--- Problem ---
Give again, unaltered, the lines of the listing below that run from the line having "cyan 1x3 brick [83,192,202,289]" through the line having "cyan 1x3 brick [326,315,445,413]".

--- Data to use ---

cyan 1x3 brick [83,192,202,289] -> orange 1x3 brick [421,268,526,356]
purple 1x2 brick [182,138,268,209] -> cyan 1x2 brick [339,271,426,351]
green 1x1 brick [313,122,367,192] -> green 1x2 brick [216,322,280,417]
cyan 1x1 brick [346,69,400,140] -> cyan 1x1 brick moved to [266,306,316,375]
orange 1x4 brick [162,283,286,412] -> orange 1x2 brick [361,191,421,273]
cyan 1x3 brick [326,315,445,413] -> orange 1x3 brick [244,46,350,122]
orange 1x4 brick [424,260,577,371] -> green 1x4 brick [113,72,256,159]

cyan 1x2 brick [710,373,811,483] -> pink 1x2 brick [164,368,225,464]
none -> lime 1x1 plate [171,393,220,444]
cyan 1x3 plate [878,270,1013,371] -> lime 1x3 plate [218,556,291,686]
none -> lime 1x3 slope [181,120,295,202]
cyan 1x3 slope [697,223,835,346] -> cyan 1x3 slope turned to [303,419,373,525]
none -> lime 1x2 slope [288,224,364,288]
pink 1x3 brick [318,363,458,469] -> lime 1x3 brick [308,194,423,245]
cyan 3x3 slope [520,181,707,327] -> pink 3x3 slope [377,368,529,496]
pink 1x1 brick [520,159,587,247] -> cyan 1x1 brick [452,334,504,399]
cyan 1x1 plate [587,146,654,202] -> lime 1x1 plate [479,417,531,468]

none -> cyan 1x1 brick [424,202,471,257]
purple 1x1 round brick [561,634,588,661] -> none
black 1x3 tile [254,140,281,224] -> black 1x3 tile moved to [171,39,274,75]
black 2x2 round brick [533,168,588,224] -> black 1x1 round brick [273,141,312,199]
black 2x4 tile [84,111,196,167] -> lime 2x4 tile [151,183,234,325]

...

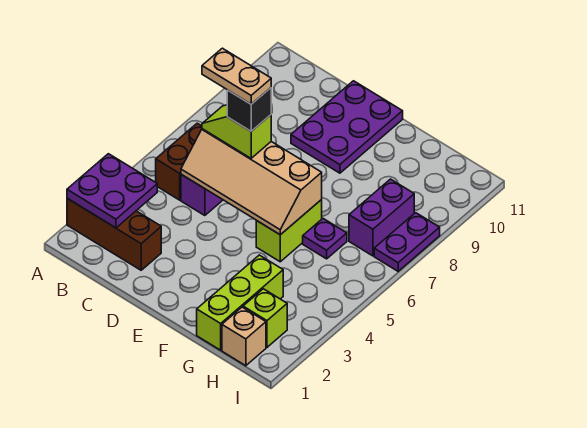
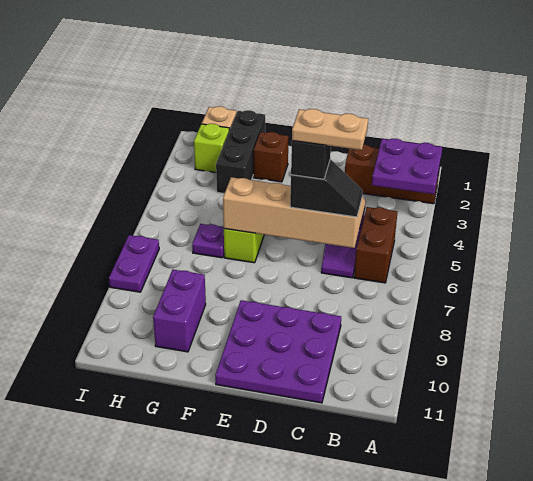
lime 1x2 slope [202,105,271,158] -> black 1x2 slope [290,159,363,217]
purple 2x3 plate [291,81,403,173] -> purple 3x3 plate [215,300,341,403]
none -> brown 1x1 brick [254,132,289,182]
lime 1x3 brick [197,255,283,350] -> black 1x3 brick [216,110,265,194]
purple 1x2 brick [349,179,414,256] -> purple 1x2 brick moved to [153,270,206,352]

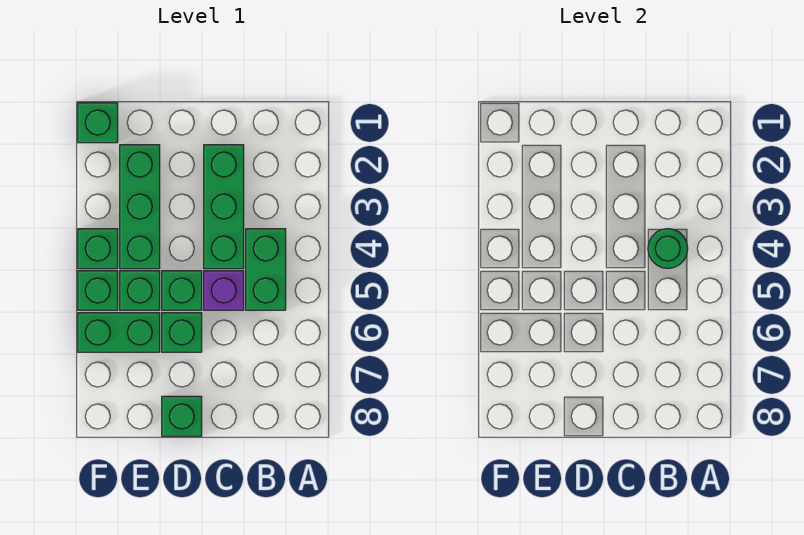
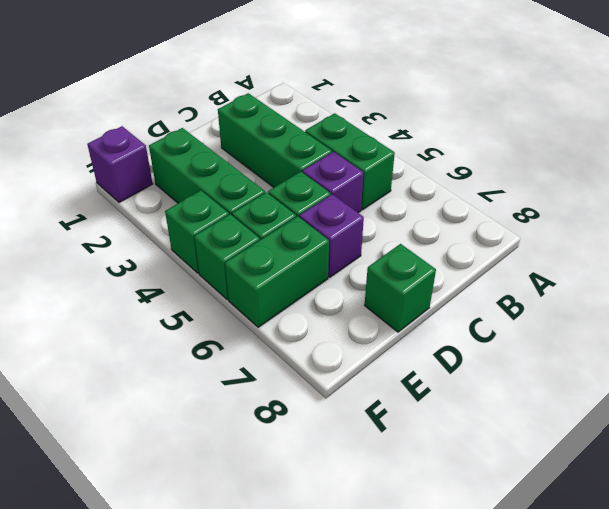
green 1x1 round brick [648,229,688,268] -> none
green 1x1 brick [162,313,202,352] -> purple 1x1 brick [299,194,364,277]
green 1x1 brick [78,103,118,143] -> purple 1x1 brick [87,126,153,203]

--- Answer to this task ---
cyan 1x3 brick [83,192,202,289] -> orange 1x3 brick [421,268,526,356]
purple 1x2 brick [182,138,268,209] -> cyan 1x2 brick [339,271,426,351]
green 1x1 brick [313,122,367,192] -> green 1x2 brick [216,322,280,417]
cyan 1x1 brick [346,69,400,140] -> cyan 1x1 brick moved to [266,306,316,375]
orange 1x4 brick [162,283,286,412] -> orange 1x2 brick [361,191,421,273]
cyan 1x3 brick [326,315,445,413] -> orange 1x3 brick [244,46,350,122]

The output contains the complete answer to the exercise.